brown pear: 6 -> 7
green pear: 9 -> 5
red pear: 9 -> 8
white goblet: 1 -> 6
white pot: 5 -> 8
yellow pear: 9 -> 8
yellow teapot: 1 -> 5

...

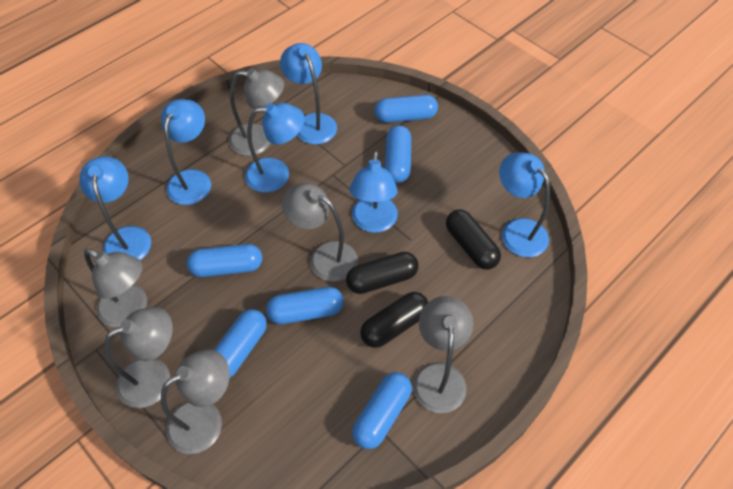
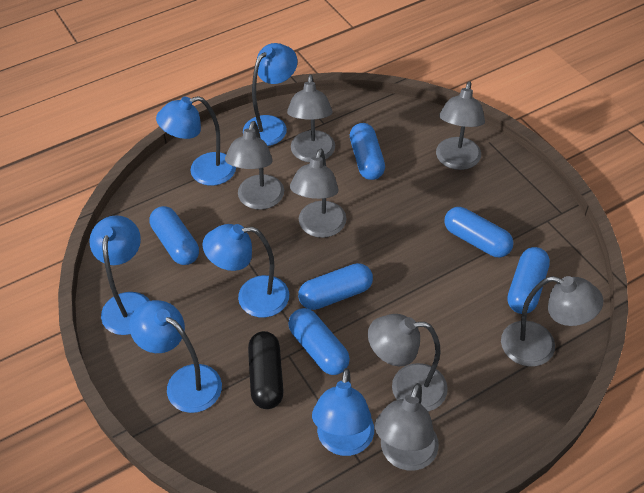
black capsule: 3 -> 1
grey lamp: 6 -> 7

...

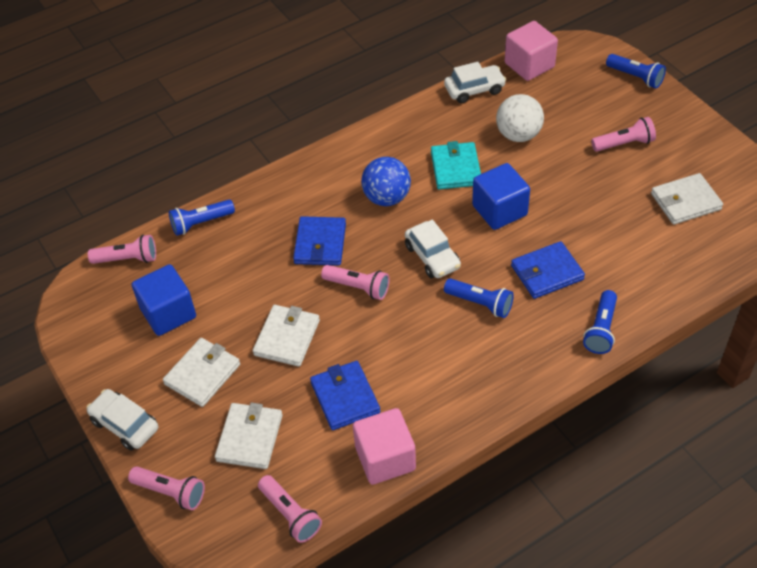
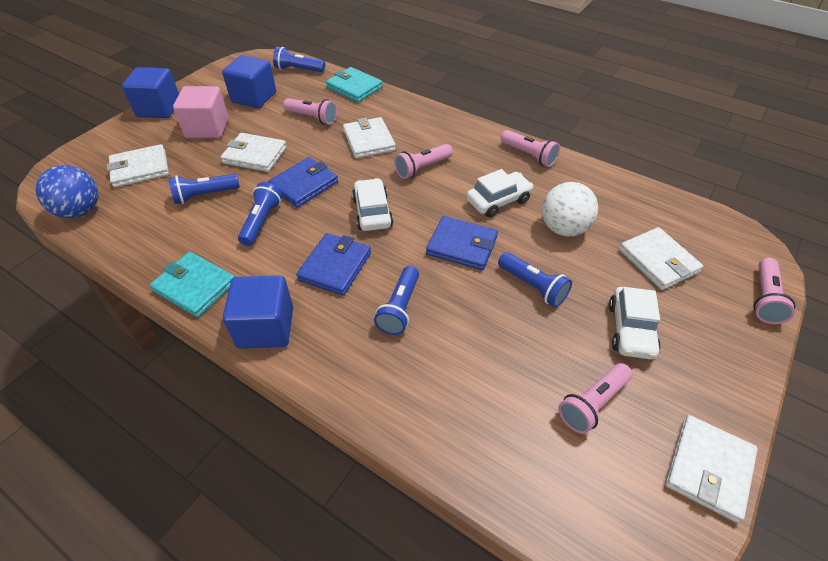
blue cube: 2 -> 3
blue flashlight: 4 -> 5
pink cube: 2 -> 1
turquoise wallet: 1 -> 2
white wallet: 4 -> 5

◆ **Exercise instructions**
Only one part of the material above is to be transcribed, namely the lines starting with the line that has "pink cube: 2 -> 1" and going on through the line that has "white wallet: 4 -> 5", exactly as they stand.

◆ **Answer to this problem**
pink cube: 2 -> 1
turquoise wallet: 1 -> 2
white wallet: 4 -> 5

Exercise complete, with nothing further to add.